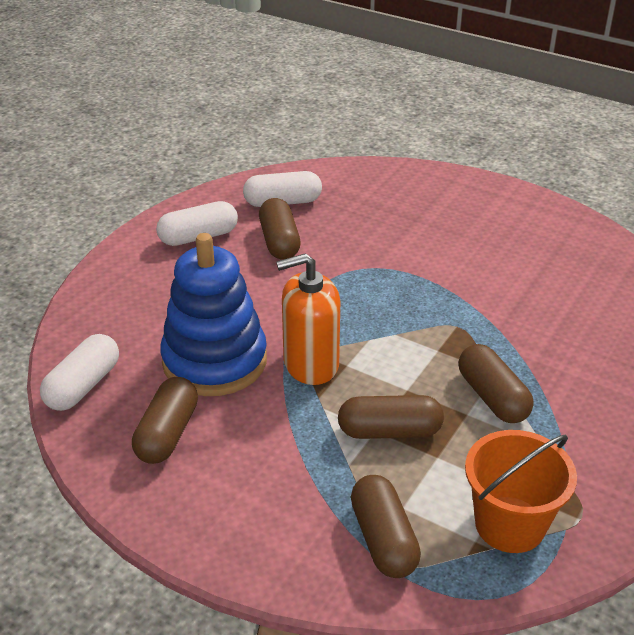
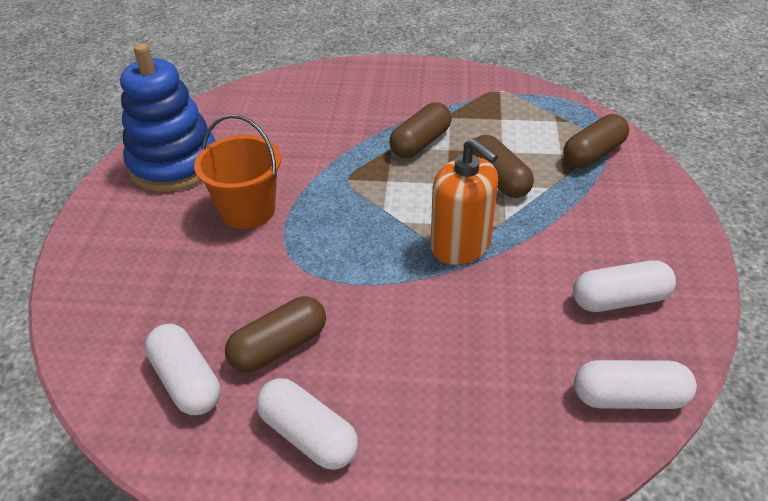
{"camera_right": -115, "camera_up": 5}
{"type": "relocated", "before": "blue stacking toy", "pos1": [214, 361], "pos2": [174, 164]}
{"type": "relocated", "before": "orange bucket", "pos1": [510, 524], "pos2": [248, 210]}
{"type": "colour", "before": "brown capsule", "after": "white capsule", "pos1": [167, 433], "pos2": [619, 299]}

▸ WHAT THE TASK REQUIRES:
Each line of the listing above should be retyped exactly, with no pictures.

▸ REPLY:
{"camera_right": -115, "camera_up": 5}
{"type": "relocated", "before": "blue stacking toy", "pos1": [214, 361], "pos2": [174, 164]}
{"type": "relocated", "before": "orange bucket", "pos1": [510, 524], "pos2": [248, 210]}
{"type": "colour", "before": "brown capsule", "after": "white capsule", "pos1": [167, 433], "pos2": [619, 299]}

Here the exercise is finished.